::: Records to process

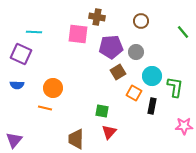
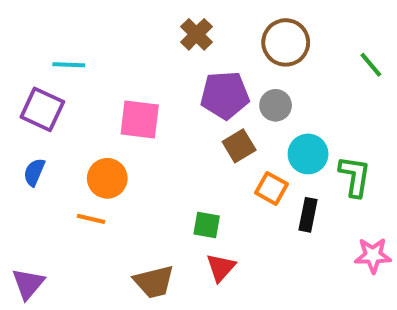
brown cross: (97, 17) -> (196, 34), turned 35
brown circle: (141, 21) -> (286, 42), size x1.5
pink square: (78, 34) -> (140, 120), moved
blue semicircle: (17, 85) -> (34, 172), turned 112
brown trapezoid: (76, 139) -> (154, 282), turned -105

::::::
::: Records to process

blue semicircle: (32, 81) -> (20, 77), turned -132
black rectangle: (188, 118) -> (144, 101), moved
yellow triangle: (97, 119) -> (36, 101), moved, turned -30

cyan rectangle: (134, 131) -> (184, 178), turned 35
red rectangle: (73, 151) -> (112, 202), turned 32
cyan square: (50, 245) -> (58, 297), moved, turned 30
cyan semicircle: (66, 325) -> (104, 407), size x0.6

::::::

Take from the material above the lines running from the one with "red rectangle: (73, 151)" through the one with "cyan semicircle: (66, 325)", and repeat them exactly, with nothing else.

red rectangle: (73, 151) -> (112, 202), turned 32
cyan square: (50, 245) -> (58, 297), moved, turned 30
cyan semicircle: (66, 325) -> (104, 407), size x0.6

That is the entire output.